# TASK TO CARRY OUT:
Across the listing below, state how many lines hold the string "none"; write nothing but that number.

# ENTRIES SUPPLIED:
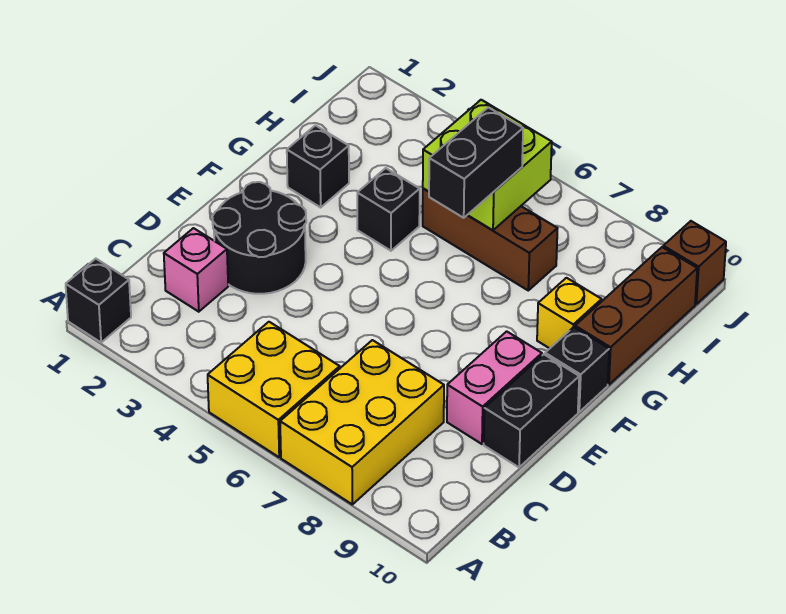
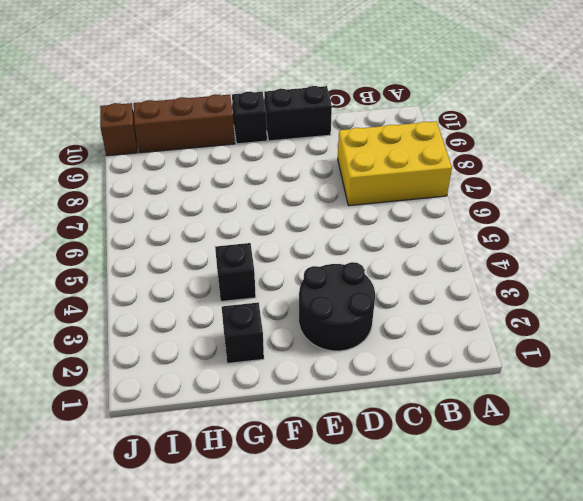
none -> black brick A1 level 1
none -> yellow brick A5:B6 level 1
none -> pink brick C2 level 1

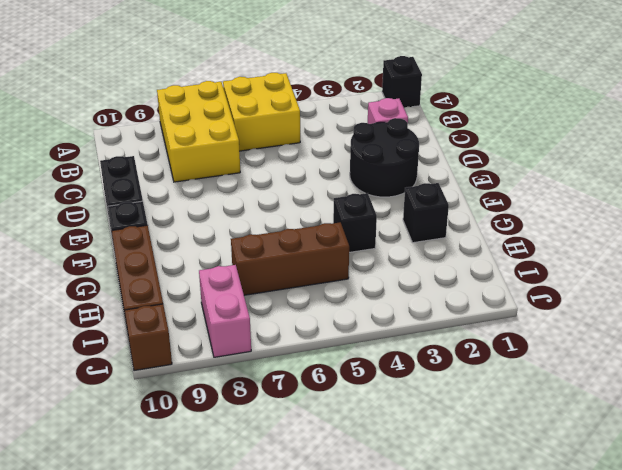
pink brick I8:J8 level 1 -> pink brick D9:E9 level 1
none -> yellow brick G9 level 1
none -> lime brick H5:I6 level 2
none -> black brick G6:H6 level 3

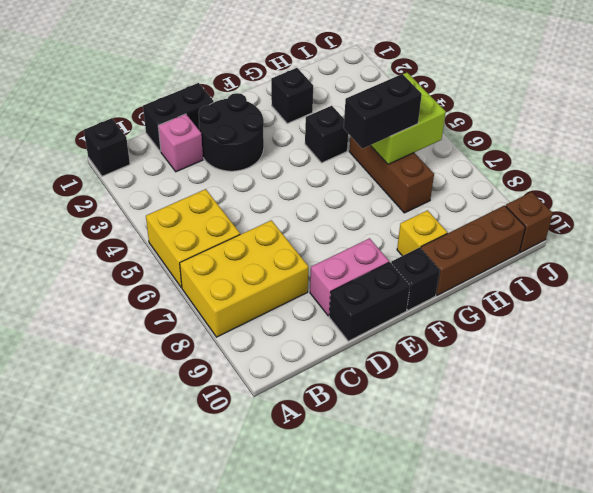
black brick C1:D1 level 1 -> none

# YOUR SOLUTION:
7